Exercise prompt
With pictures left out, output exactly the lines from the line holding "white pot: 9 -> 11" through the end of the data, both included.

==================================================

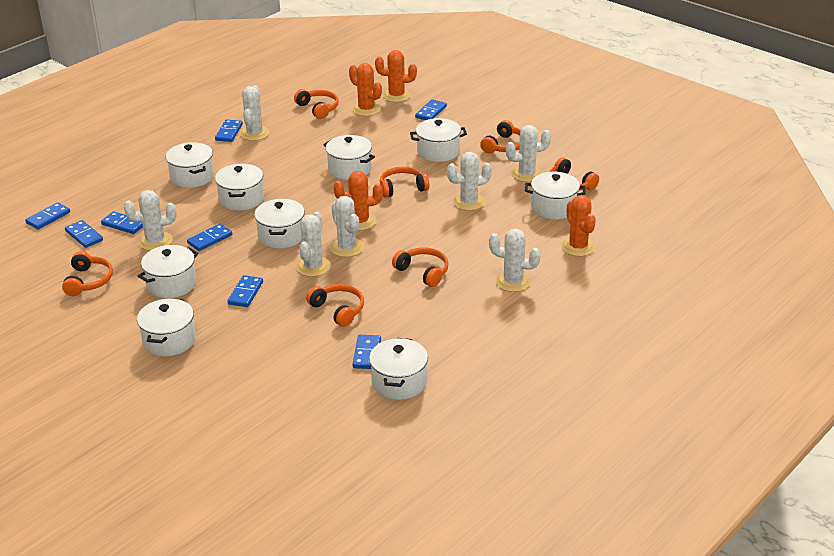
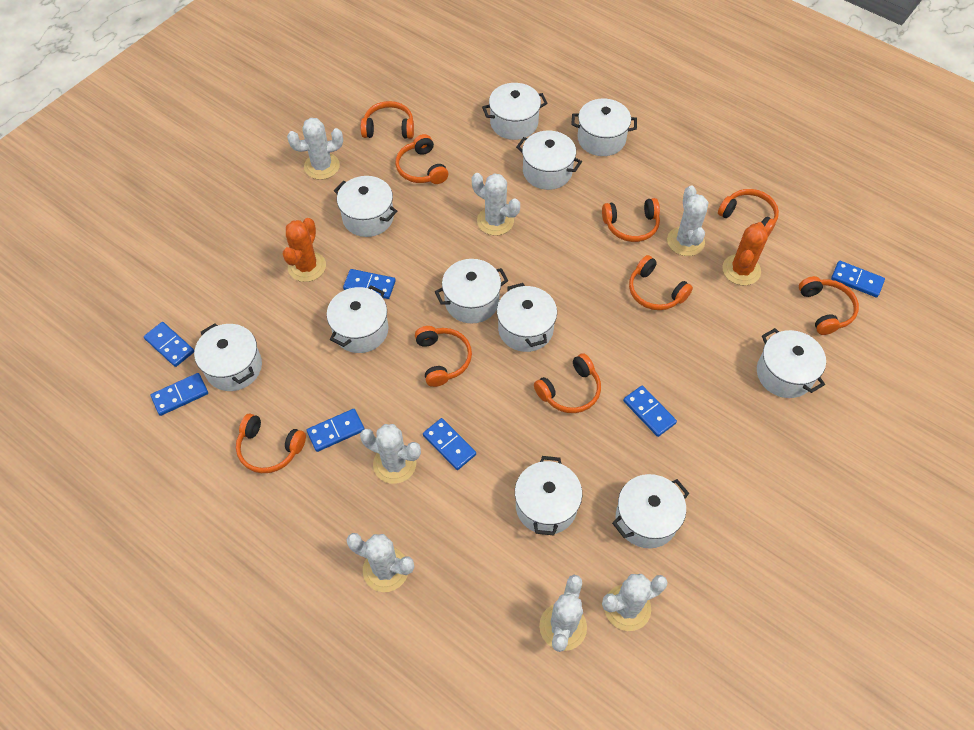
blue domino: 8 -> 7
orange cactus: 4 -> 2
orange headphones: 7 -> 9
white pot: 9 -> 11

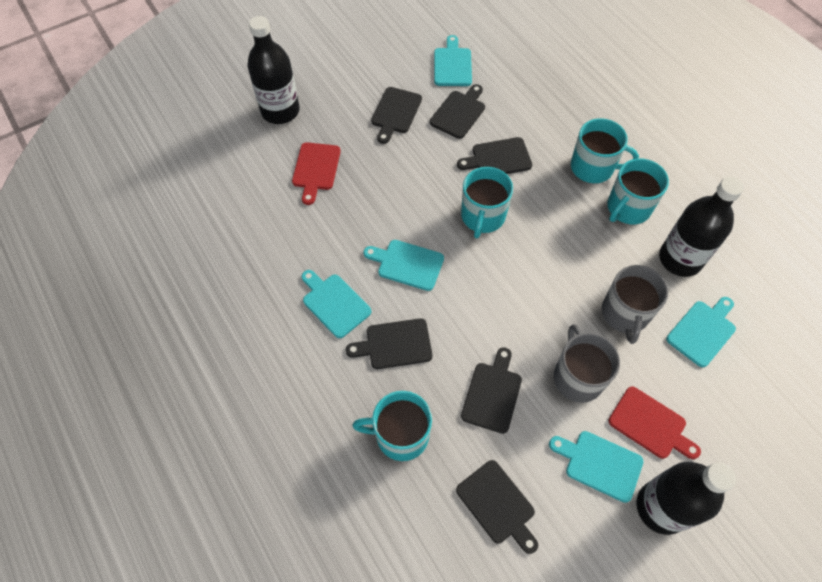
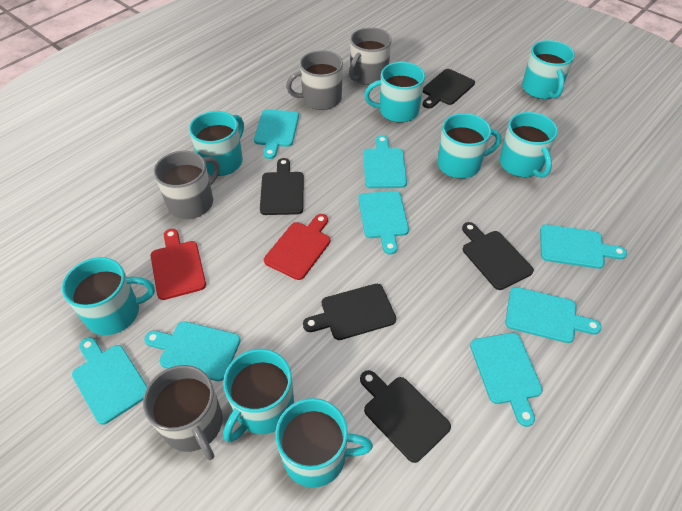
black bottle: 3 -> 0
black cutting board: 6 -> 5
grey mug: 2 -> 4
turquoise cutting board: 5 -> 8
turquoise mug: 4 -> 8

==================================================

The answer
white pot: 9 -> 11

black bottle: 3 -> 0
black cutting board: 6 -> 5
grey mug: 2 -> 4
turquoise cutting board: 5 -> 8
turquoise mug: 4 -> 8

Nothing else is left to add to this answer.